*HOW TO COMPLETE THIS TASK*
For the entries below, repeat exactly each line starting with the one that contains "R1: 220 (N6, N8) -> 300 (N6, N8)" and going on through the one that contains "R3: 2.2k (N7, N9) -> 270 (N7, N9)", and no others.

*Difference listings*
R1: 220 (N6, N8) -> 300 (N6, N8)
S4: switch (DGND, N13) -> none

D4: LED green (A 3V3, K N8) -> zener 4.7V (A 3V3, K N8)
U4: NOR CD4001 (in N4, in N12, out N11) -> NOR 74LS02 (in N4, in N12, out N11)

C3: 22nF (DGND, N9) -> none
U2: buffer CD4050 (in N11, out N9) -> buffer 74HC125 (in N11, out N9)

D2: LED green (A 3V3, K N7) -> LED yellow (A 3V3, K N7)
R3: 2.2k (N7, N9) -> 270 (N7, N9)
==
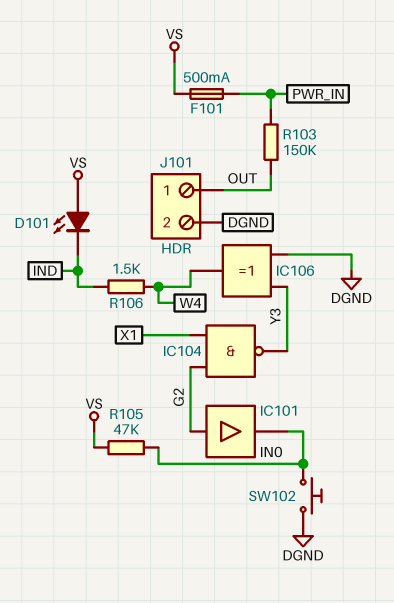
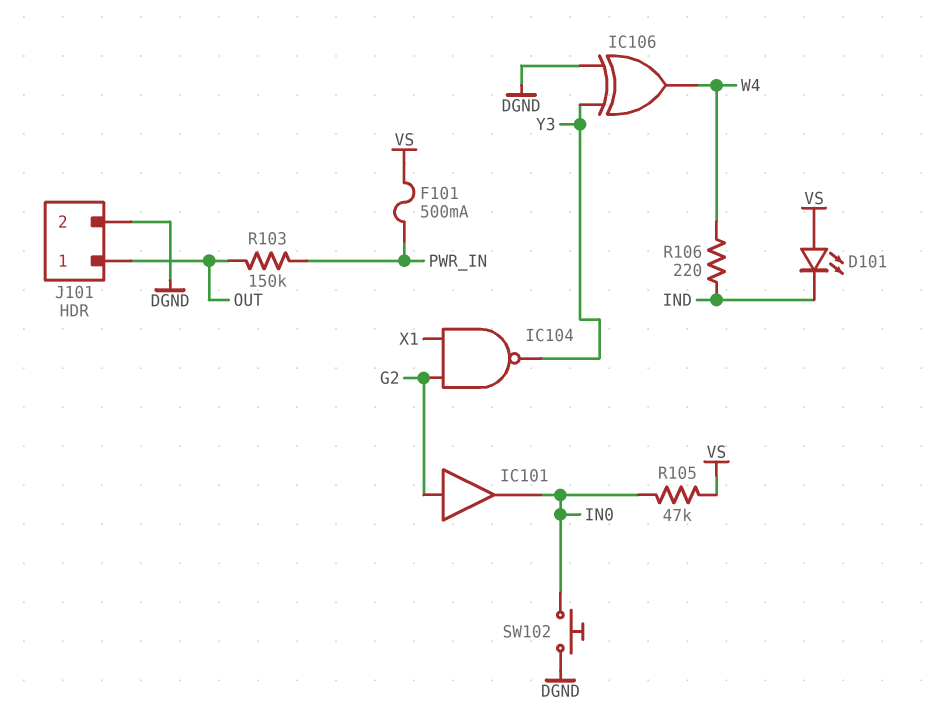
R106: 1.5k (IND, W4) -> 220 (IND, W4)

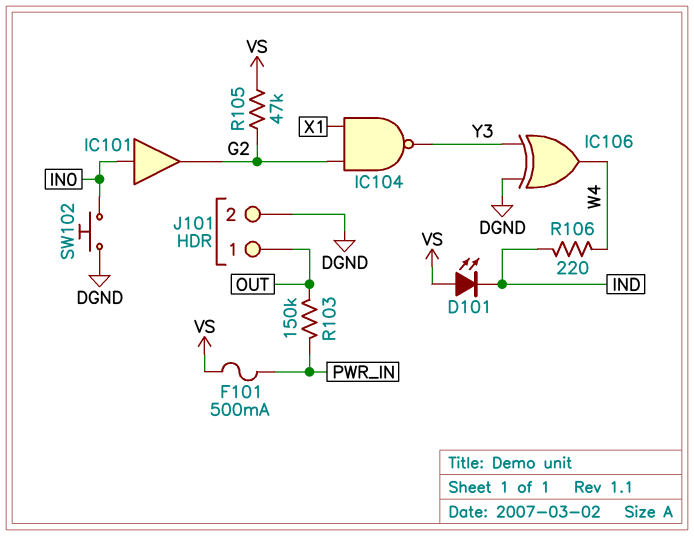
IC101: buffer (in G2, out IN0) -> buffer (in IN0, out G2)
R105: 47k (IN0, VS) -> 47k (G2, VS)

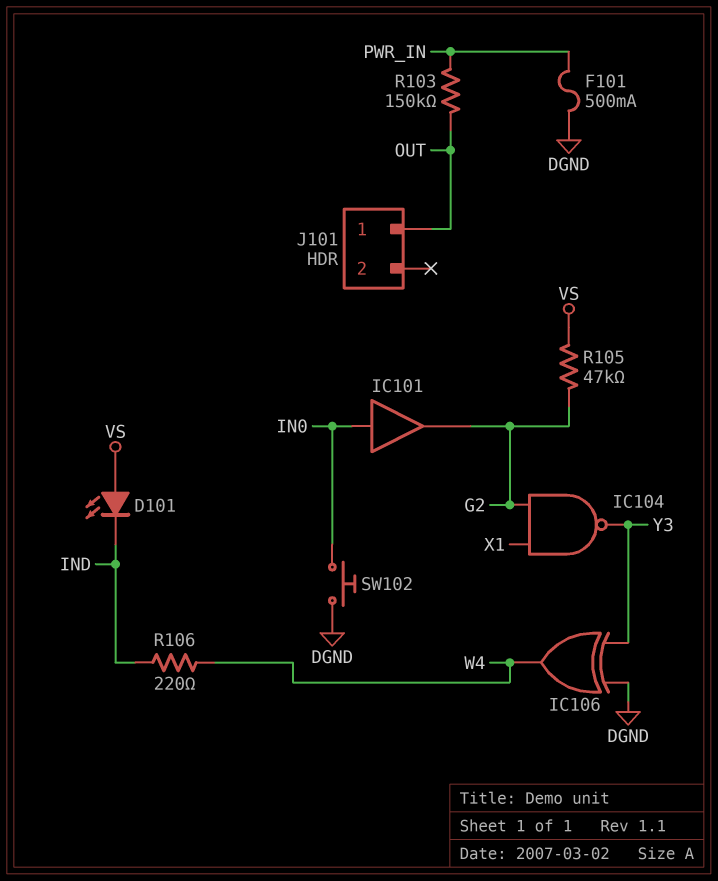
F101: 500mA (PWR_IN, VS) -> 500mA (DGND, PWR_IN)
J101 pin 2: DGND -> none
--
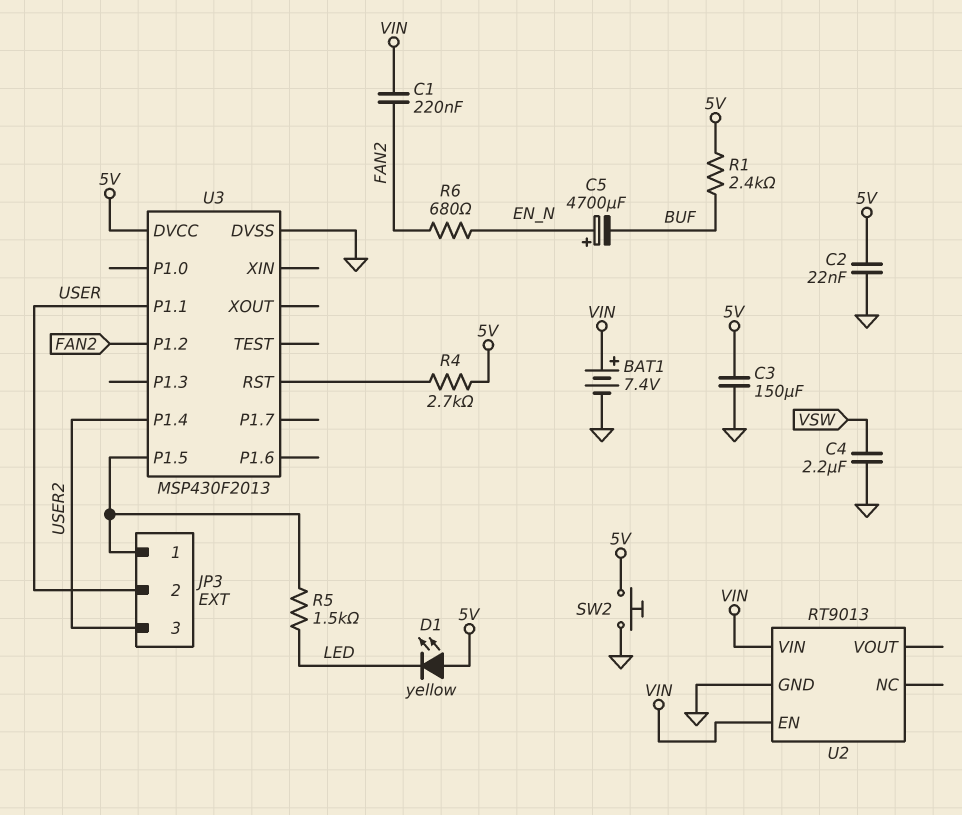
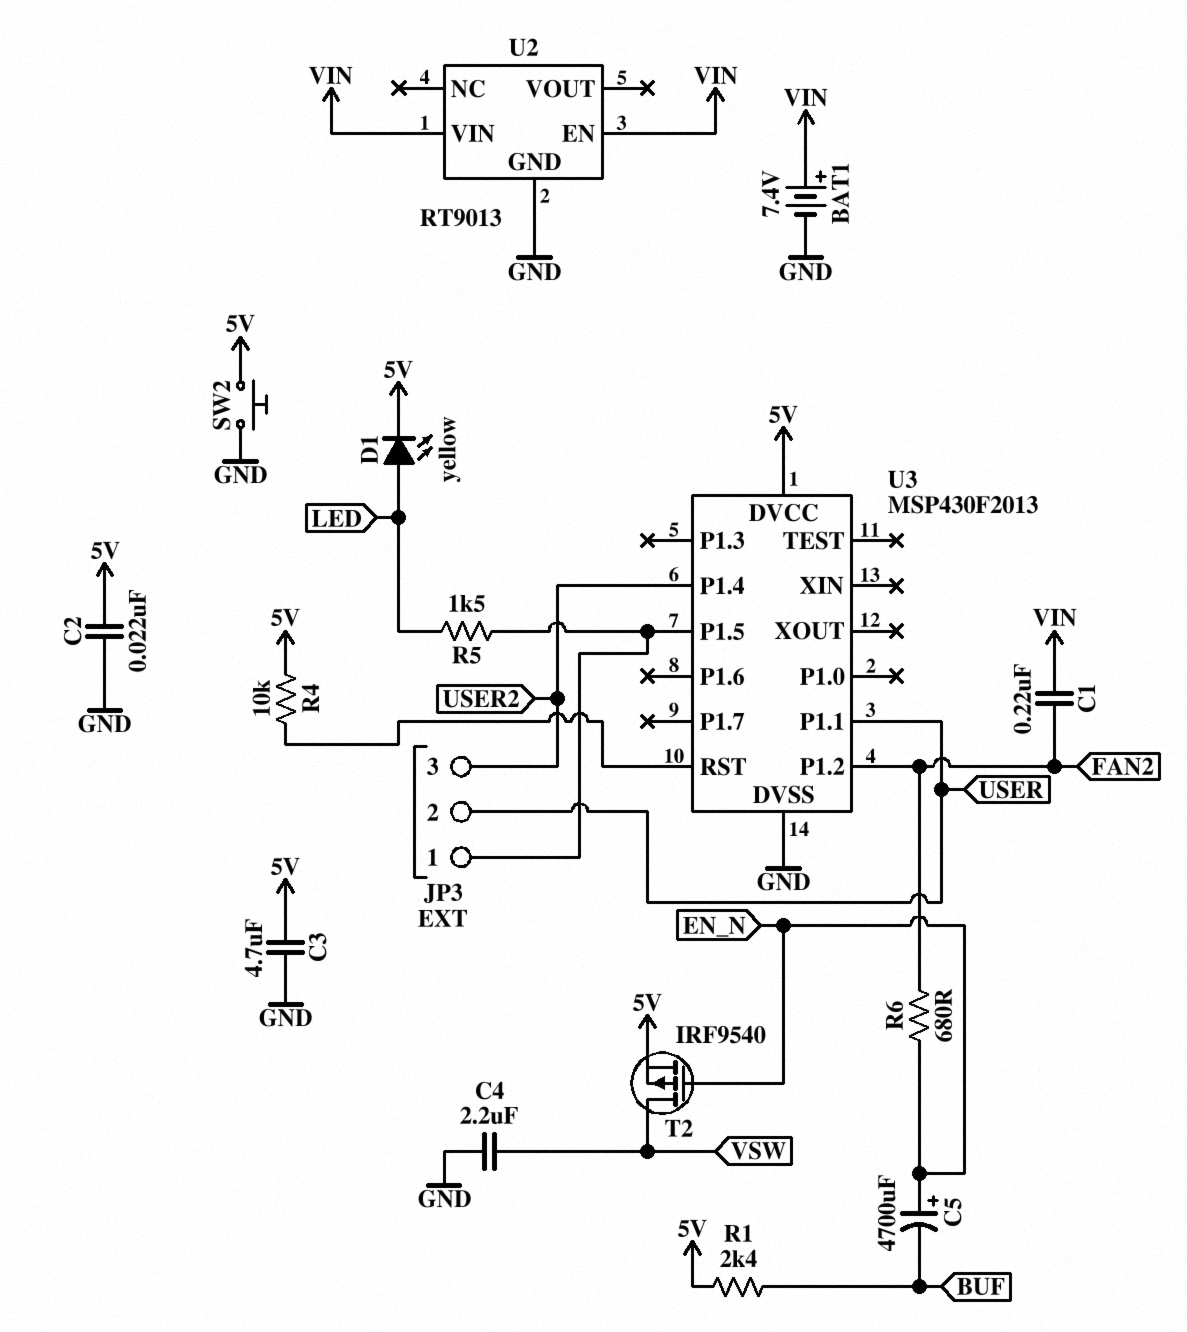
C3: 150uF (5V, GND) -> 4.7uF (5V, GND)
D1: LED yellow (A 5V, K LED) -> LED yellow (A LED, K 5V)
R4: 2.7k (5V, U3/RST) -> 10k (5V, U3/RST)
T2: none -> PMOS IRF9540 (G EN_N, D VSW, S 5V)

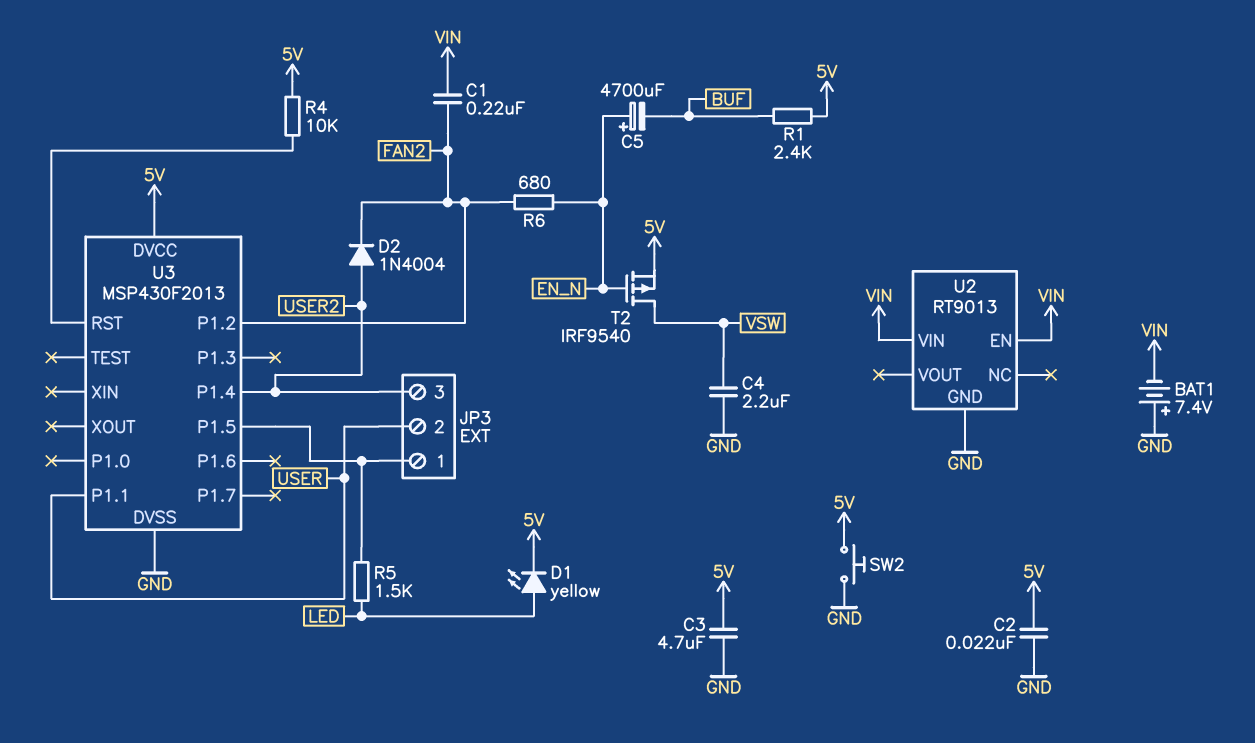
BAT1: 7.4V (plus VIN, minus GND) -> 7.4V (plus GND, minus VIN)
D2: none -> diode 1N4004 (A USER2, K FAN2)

*REPLY*
R1: 220 (N6, N8) -> 300 (N6, N8)
S4: switch (DGND, N13) -> none

D4: LED green (A 3V3, K N8) -> zener 4.7V (A 3V3, K N8)
U4: NOR CD4001 (in N4, in N12, out N11) -> NOR 74LS02 (in N4, in N12, out N11)

C3: 22nF (DGND, N9) -> none
U2: buffer CD4050 (in N11, out N9) -> buffer 74HC125 (in N11, out N9)

D2: LED green (A 3V3, K N7) -> LED yellow (A 3V3, K N7)
R3: 2.2k (N7, N9) -> 270 (N7, N9)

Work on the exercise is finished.